Collected data entries

-- Opening Marker --

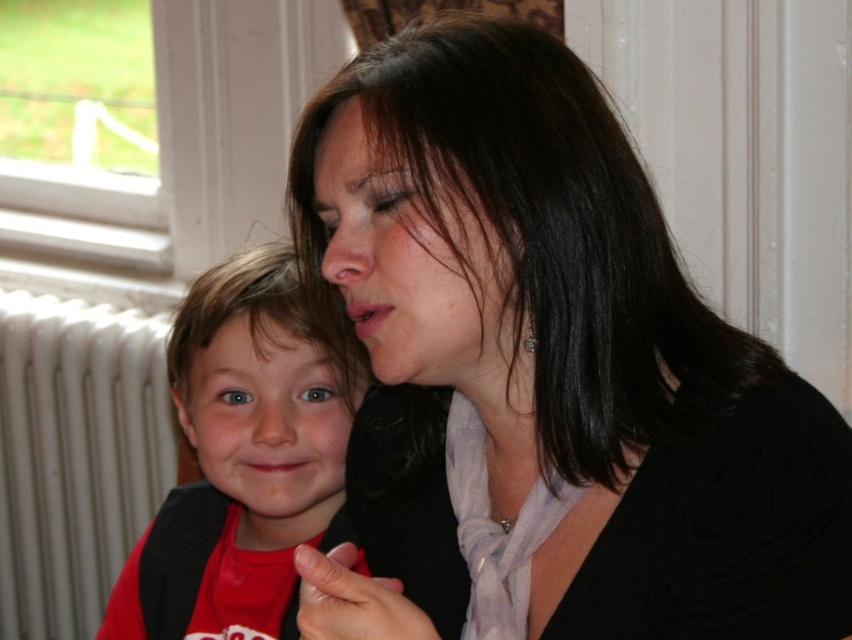
You are a photographer setting up a shoot in this indoor scene. You need to place a 12 inch wide decorative plate between the black matte scarf at center and the white metallic radiator at left. Can the plate fit between them without overlapping either object?

The black matte scarf at center is narrower than the white metallic radiator at left. However, the exact distance between them isn not specified. Since the scarf is at center and the radiator is at left, there might be enough space. But because the scarf is narrower, it doesn not guarantee the 12 inch plate will fit. More information about their separation is needed to determine this.

You are a photographer adjusting your camera settings. You notice the black matte scarf at center and the red shirt at center in your viewfinder. Which object should you focus on to ensure the closest item is in sharp focus?

The black matte scarf at center is closer to the viewer than the red shirt at center, so you should focus on the black matte scarf at center to ensure the closest item is in sharp focus.

You are a photographer trying to adjust the lighting for a portrait. You notice the black matte scarf at center and the red shirt at center. Which object is positioned to the right side of the other?

The black matte scarf at center is to the right of the red shirt at center.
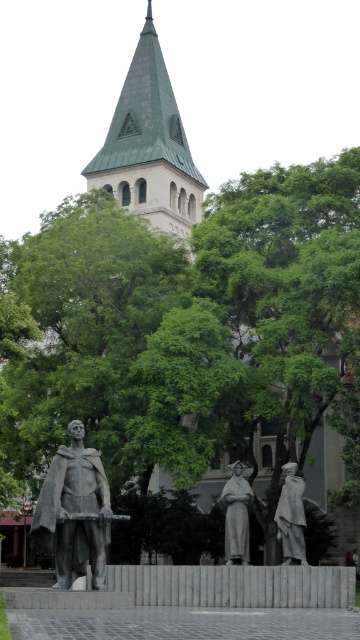
Does green leafy tree at center have a greater width compared to green metal tower at upper center?

Yes.

From the picture: Can you confirm if green leafy tree at center is positioned below green metal tower at upper center?

Yes, green leafy tree at center is below green metal tower at upper center.

Does point (95, 321) lie behind point (150, 1)?

No.

Where is `green leafy tree at center`? Image resolution: width=360 pixels, height=640 pixels. green leafy tree at center is located at coordinates (194, 326).

From the picture: Between green leafy tree at center and bronze statue at center, which one has more height?

green leafy tree at center is taller.

Who is positioned more to the right, green leafy tree at center or bronze statue at center?

From the viewer's perspective, green leafy tree at center appears more on the right side.

The image size is (360, 640). I want to click on green leafy tree at center, so point(194,326).

Is bronze statue at center positioned before bronze statue at right?

Yes.

Is bronze statue at center wider than bronze statue at right?

Yes.

Is point (79, 449) positioned after point (279, 504)?

No, it is not.

The height and width of the screenshot is (640, 360). In order to click on bronze statue at center in this screenshot , I will do `click(74, 512)`.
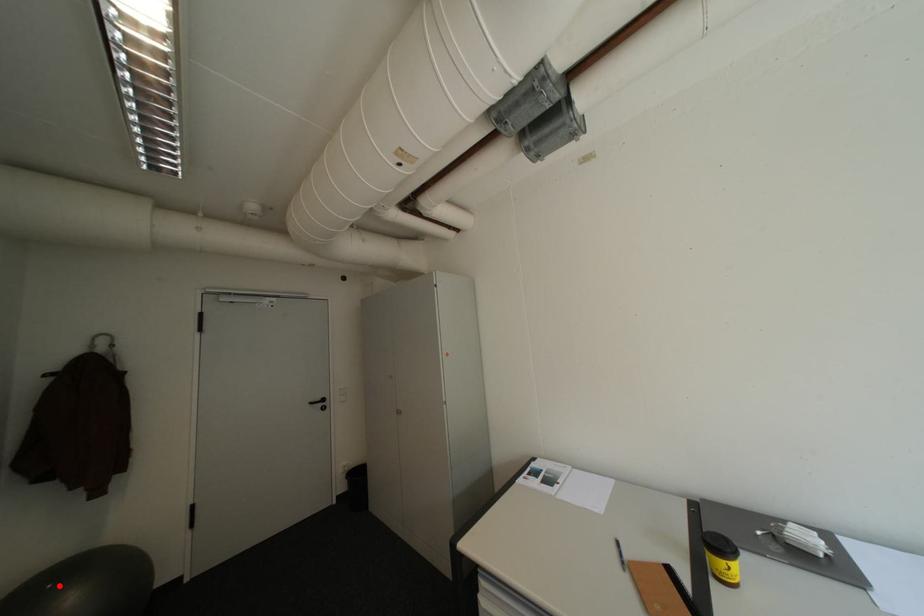
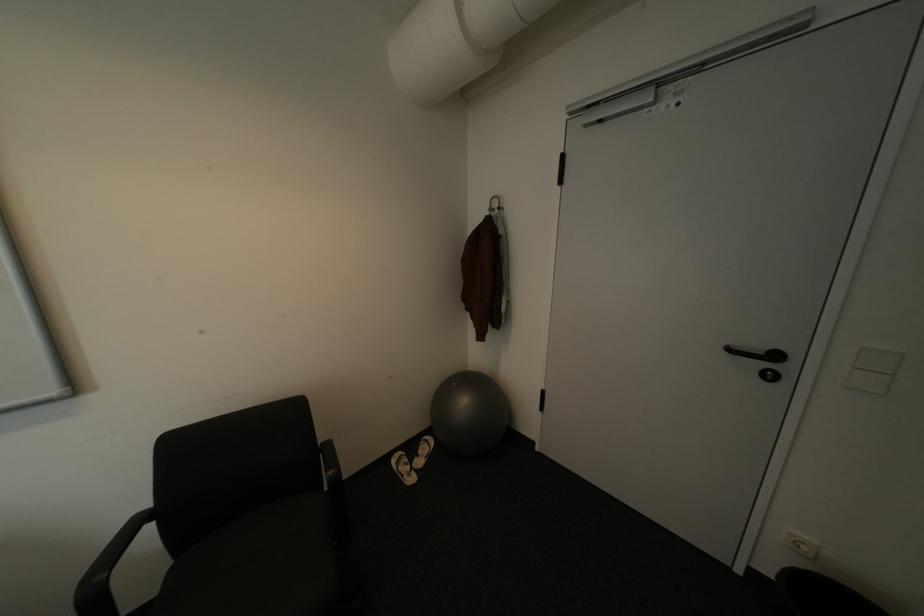
The point at the highlighted location is marked in the first image. Where is the corresponding point in the second image?

(464, 384)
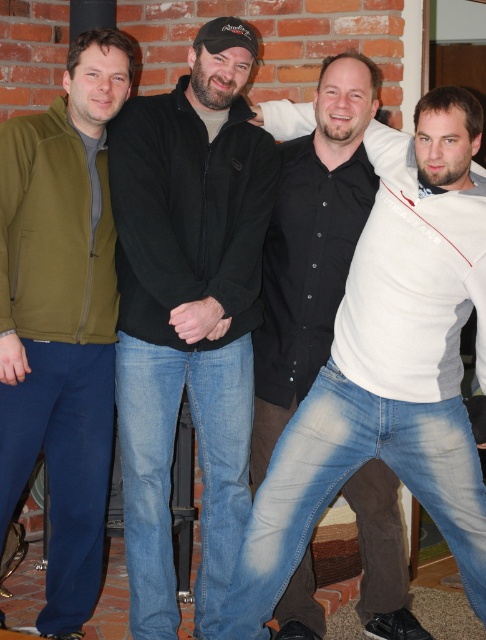
Between black matte jacket at center and olive green fleece jacket at left, which one appears on the left side from the viewer's perspective?

olive green fleece jacket at left is more to the left.

Consider the image. How much distance is there between black matte jacket at center and olive green fleece jacket at left?

The distance of black matte jacket at center from olive green fleece jacket at left is 12.45 inches.

Between point (175, 106) and point (77, 609), which one is positioned in front?

Point (175, 106) is in front.

Find the location of `black matte jacket at center`. black matte jacket at center is located at coordinates (188, 310).

Does black matte jacket at center appear on the right side of white matte shirt at center?

No, black matte jacket at center is not to the right of white matte shirt at center.

Between point (168, 172) and point (312, 228), which one is positioned behind?

Positioned behind is point (312, 228).

You are a GUI agent. You are given a task and a screenshot of the screen. Output one action in this format:
    pyautogui.click(x=<x>, y=<y>)
    Task: Click on the black matte jacket at center
    Image resolution: width=486 pixels, height=640 pixels.
    Given the screenshot: What is the action you would take?
    pyautogui.click(x=188, y=310)

Does olive green fleece jacket at left appear on the left side of white matte shirt at center?

Yes, olive green fleece jacket at left is to the left of white matte shirt at center.

Which is behind, point (101, 80) or point (353, 97)?

The point (353, 97) is more distant.

Where is `olive green fleece jacket at left`? This screenshot has height=640, width=486. olive green fleece jacket at left is located at coordinates (62, 317).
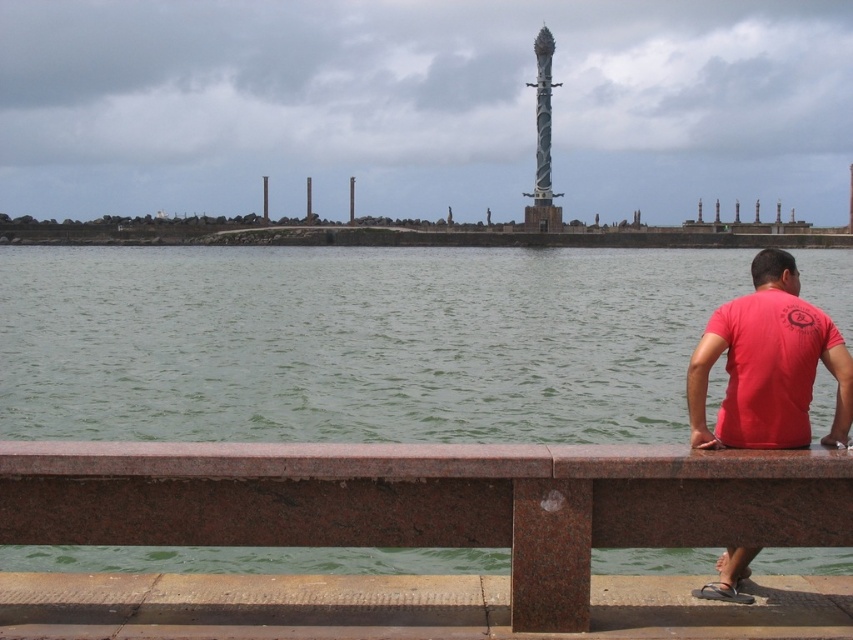
Looking at this image, you are standing at the point with coordinates point (398, 467) and want to walk to the point with coordinates point (483, 348). According to the scene description, will you have to walk towards the foreground or the background?

According to the scene description, point 0.545, 067 is behind point (398, 467). Therefore, you would need to walk towards the background to reach it.

You are standing at the waterfront scene and want to know which object is taller between the green water at lower center and the spiral metal pole at center. Based on the scene, can you determine which one is taller?

The spiral metal pole at center is taller than the green water at lower center.

You are a photographer trying to capture the entire brown granite rail at lower center and green water at lower center in one frame. Based on their sizes, which object will occupy more of the photo?

The green water at lower center will occupy more of the photo since it has a larger size compared to the brown granite rail at lower center.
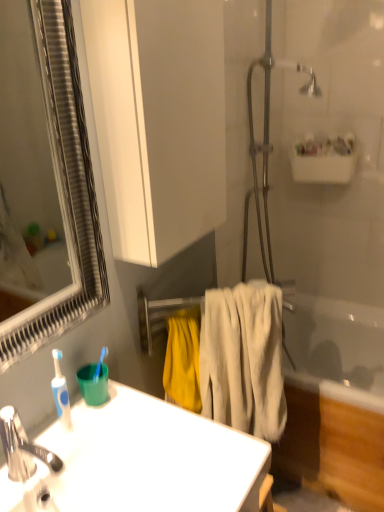
Question: Is polished chrome faucet at lower left bigger or smaller than white glossy sink at lower left?

Choices:
 (A) big
 (B) small

Answer: (B)

Question: From a real-world perspective, relative to white glossy sink at lower left, is polished chrome faucet at lower left vertically above or below?

Choices:
 (A) above
 (B) below

Answer: (A)

Question: Which is nearer to the silver-framed mirror at left?

Choices:
 (A) metallic silver towel rack at center
 (B) white fluffy towel at center
 (C) white matte cabinet at upper center
 (D) polished chrome faucet at lower left
 (E) white glossy sink at lower left

Answer: (B)

Question: Estimate the real-world distances between objects in this image. Which object is closer to the white matte cabinet at upper center?

Choices:
 (A) polished chrome faucet at lower left
 (B) white glossy sink at lower left
 (C) silver-framed mirror at left
 (D) white fluffy towel at center
 (E) metallic silver towel rack at center

Answer: (D)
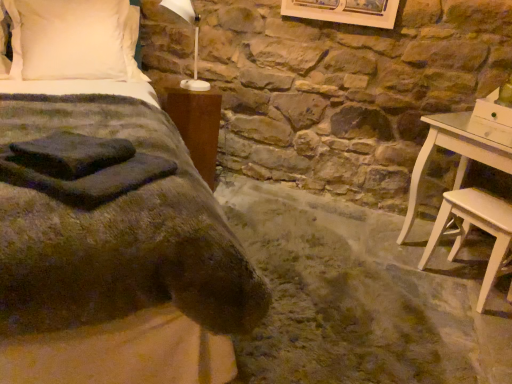
I want to click on free space in front of light wood stool at lower right, so click(x=475, y=327).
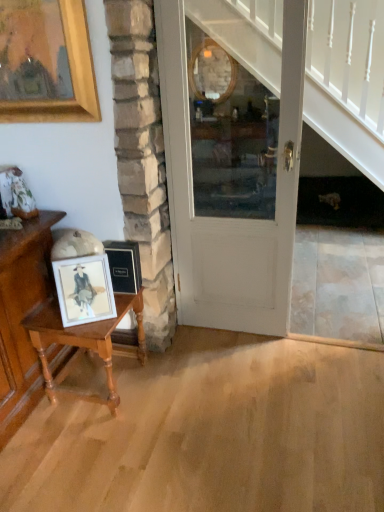
Identify the location of space that is in front of wooden table at left. (85, 443).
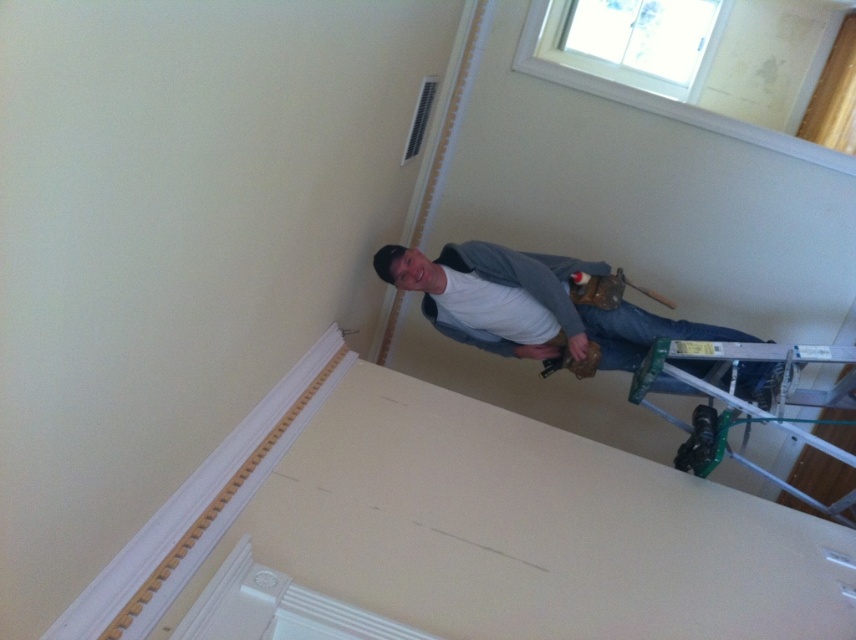
You are a painter working in this room. You need to move your silver metallic ladder at lower right closer to the gray fabric shirt at upper right to reach a high spot on the wall. How much distance do you need to move the ladder towards the shirt?

The gray fabric shirt at upper right is currently 13.63 inches away from the silver metallic ladder at lower right. To reach the shirt, you need to move the ladder closer by 13.63 inches.

You are a painter working in the room. You need to reach the gray fabric shirt at upper right and the silver metallic ladder at lower right. Which object is closer to you?

The gray fabric shirt at upper right is positioned over the silver metallic ladder at lower right, so the gray fabric shirt at upper right is closer to you.

You are a painter working in the room. You need to determine which object, the gray fabric shirt at upper right or the silver metallic ladder at lower right, has a greater width to decide which one to move first. Based on the scene, which one is wider?

The gray fabric shirt at upper right has a greater width than the silver metallic ladder at lower right according to the description.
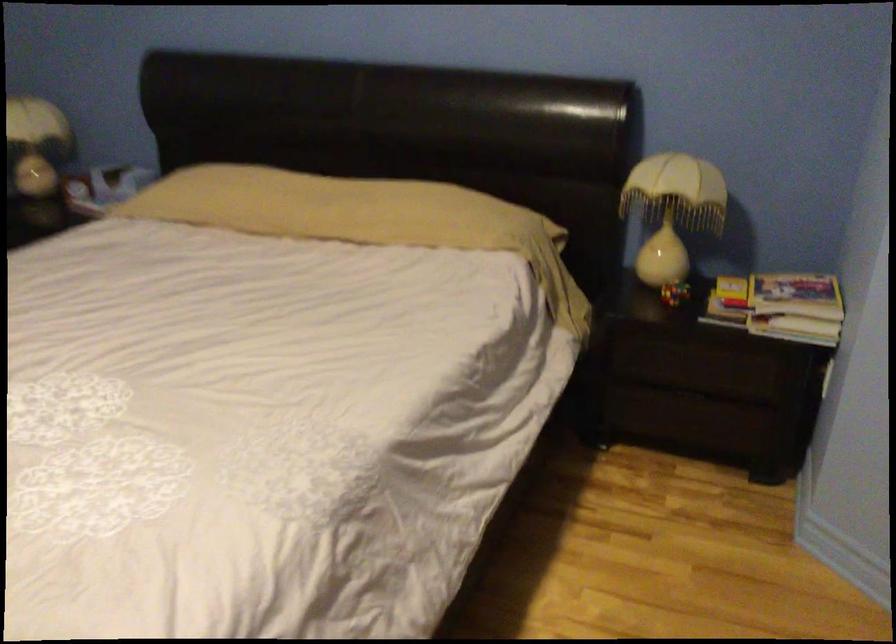
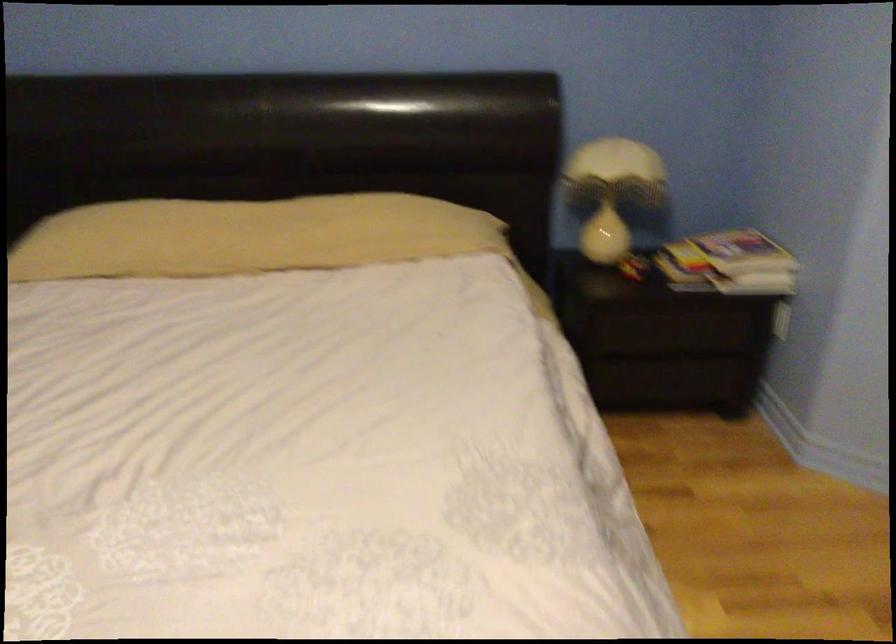
In the second image, find the point that corresponds to [760,308] in the first image.

(728, 263)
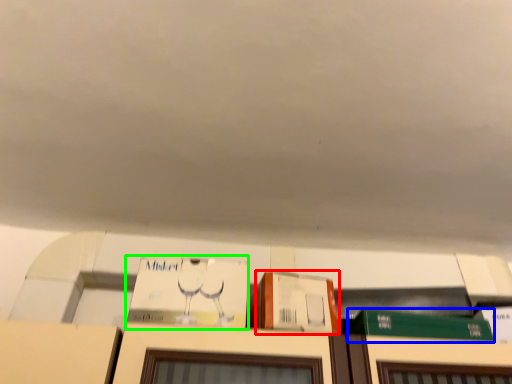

-- Closing Marker --

» BRIEF
Copy out every one of the rows above verbatim, omitting the pictures.

» TASK OUTPUT
You are a photographer setting up a shoot in this indoor scene. You need to place a 12 inch wide decorative plate between the black matte scarf at center and the white metallic radiator at left. Can the plate fit between them without overlapping either object?

The black matte scarf at center is narrower than the white metallic radiator at left. However, the exact distance between them isn not specified. Since the scarf is at center and the radiator is at left, there might be enough space. But because the scarf is narrower, it doesn not guarantee the 12 inch plate will fit. More information about their separation is needed to determine this.

You are a photographer adjusting your camera settings. You notice the black matte scarf at center and the red shirt at center in your viewfinder. Which object should you focus on to ensure the closest item is in sharp focus?

The black matte scarf at center is closer to the viewer than the red shirt at center, so you should focus on the black matte scarf at center to ensure the closest item is in sharp focus.

You are a photographer trying to adjust the lighting for a portrait. You notice the black matte scarf at center and the red shirt at center. Which object is positioned to the right side of the other?

The black matte scarf at center is to the right of the red shirt at center.
Does green leafy tree at center have a greater width compared to green metal tower at upper center?

Yes.

From the picture: Can you confirm if green leafy tree at center is positioned below green metal tower at upper center?

Yes, green leafy tree at center is below green metal tower at upper center.

Does point (95, 321) lie behind point (150, 1)?

No.

Where is `green leafy tree at center`? Image resolution: width=360 pixels, height=640 pixels. green leafy tree at center is located at coordinates (194, 326).

From the picture: Between green leafy tree at center and bronze statue at center, which one has more height?

green leafy tree at center is taller.

Who is positioned more to the right, green leafy tree at center or bronze statue at center?

From the viewer's perspective, green leafy tree at center appears more on the right side.

The image size is (360, 640). I want to click on green leafy tree at center, so point(194,326).

Is bronze statue at center positioned before bronze statue at right?

Yes.

Is bronze statue at center wider than bronze statue at right?

Yes.

Is point (79, 449) positioned after point (279, 504)?

No, it is not.

The height and width of the screenshot is (640, 360). In order to click on bronze statue at center in this screenshot , I will do `click(74, 512)`.
The point at the highlighted location is marked in the first image. Where is the corresponding point in the second image?

(464, 384)
Between black matte jacket at center and olive green fleece jacket at left, which one appears on the left side from the viewer's perspective?

olive green fleece jacket at left is more to the left.

Consider the image. How much distance is there between black matte jacket at center and olive green fleece jacket at left?

The distance of black matte jacket at center from olive green fleece jacket at left is 12.45 inches.

Between point (175, 106) and point (77, 609), which one is positioned in front?

Point (175, 106) is in front.

Find the location of `black matte jacket at center`. black matte jacket at center is located at coordinates (188, 310).

Does black matte jacket at center appear on the right side of white matte shirt at center?

No, black matte jacket at center is not to the right of white matte shirt at center.

Between point (168, 172) and point (312, 228), which one is positioned behind?

Positioned behind is point (312, 228).

You are a GUI agent. You are given a task and a screenshot of the screen. Output one action in this format:
    pyautogui.click(x=<x>, y=<y>)
    Task: Click on the black matte jacket at center
    Image resolution: width=486 pixels, height=640 pixels.
    Given the screenshot: What is the action you would take?
    pyautogui.click(x=188, y=310)

Does olive green fleece jacket at left appear on the left side of white matte shirt at center?

Yes, olive green fleece jacket at left is to the left of white matte shirt at center.

Which is behind, point (101, 80) or point (353, 97)?

The point (353, 97) is more distant.

Where is `olive green fleece jacket at left`? This screenshot has height=640, width=486. olive green fleece jacket at left is located at coordinates (62, 317).
Looking at this image, you are standing at the point with coordinates point (398, 467) and want to walk to the point with coordinates point (483, 348). According to the scene description, will you have to walk towards the foreground or the background?

According to the scene description, point 0.545, 067 is behind point (398, 467). Therefore, you would need to walk towards the background to reach it.

You are standing at the waterfront scene and want to know which object is taller between the green water at lower center and the spiral metal pole at center. Based on the scene, can you determine which one is taller?

The spiral metal pole at center is taller than the green water at lower center.

You are a photographer trying to capture the entire brown granite rail at lower center and green water at lower center in one frame. Based on their sizes, which object will occupy more of the photo?

The green water at lower center will occupy more of the photo since it has a larger size compared to the brown granite rail at lower center.
Question: Is polished chrome faucet at lower left bigger or smaller than white glossy sink at lower left?

Choices:
 (A) big
 (B) small

Answer: (B)

Question: From a real-world perspective, relative to white glossy sink at lower left, is polished chrome faucet at lower left vertically above or below?

Choices:
 (A) above
 (B) below

Answer: (A)

Question: Which is nearer to the silver-framed mirror at left?

Choices:
 (A) metallic silver towel rack at center
 (B) white fluffy towel at center
 (C) white matte cabinet at upper center
 (D) polished chrome faucet at lower left
 (E) white glossy sink at lower left

Answer: (B)

Question: Estimate the real-world distances between objects in this image. Which object is closer to the white matte cabinet at upper center?

Choices:
 (A) polished chrome faucet at lower left
 (B) white glossy sink at lower left
 (C) silver-framed mirror at left
 (D) white fluffy towel at center
 (E) metallic silver towel rack at center

Answer: (D)
I want to click on free space in front of light wood stool at lower right, so click(x=475, y=327).
Identify the location of space that is in front of wooden table at left. (85, 443).
You are a painter working in this room. You need to move your silver metallic ladder at lower right closer to the gray fabric shirt at upper right to reach a high spot on the wall. How much distance do you need to move the ladder towards the shirt?

The gray fabric shirt at upper right is currently 13.63 inches away from the silver metallic ladder at lower right. To reach the shirt, you need to move the ladder closer by 13.63 inches.

You are a painter working in the room. You need to reach the gray fabric shirt at upper right and the silver metallic ladder at lower right. Which object is closer to you?

The gray fabric shirt at upper right is positioned over the silver metallic ladder at lower right, so the gray fabric shirt at upper right is closer to you.

You are a painter working in the room. You need to determine which object, the gray fabric shirt at upper right or the silver metallic ladder at lower right, has a greater width to decide which one to move first. Based on the scene, which one is wider?

The gray fabric shirt at upper right has a greater width than the silver metallic ladder at lower right according to the description.
In the second image, find the point that corresponds to [760,308] in the first image.

(728, 263)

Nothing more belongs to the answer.